Within the listing below, give again exactly the lines between the one containing "purple semicircle: rotated" and the one containing "blue semicircle: moved 4 px right", inclusive, pictures left aside.
BEGIN Records provided
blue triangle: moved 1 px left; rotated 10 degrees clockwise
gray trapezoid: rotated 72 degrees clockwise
END Records provided
BEGIN Records provided
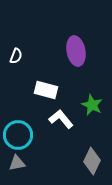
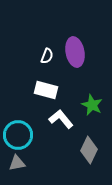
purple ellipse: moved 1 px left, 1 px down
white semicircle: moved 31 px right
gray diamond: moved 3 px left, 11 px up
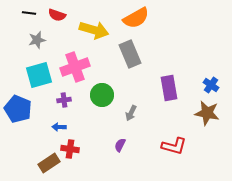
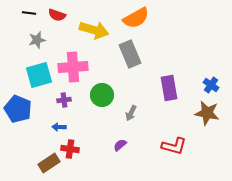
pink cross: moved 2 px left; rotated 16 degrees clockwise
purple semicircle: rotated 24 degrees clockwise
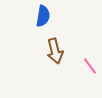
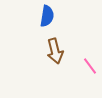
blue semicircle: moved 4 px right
END Records provided
> **Answer to this task**
purple semicircle: rotated 24 degrees clockwise
blue semicircle: moved 4 px right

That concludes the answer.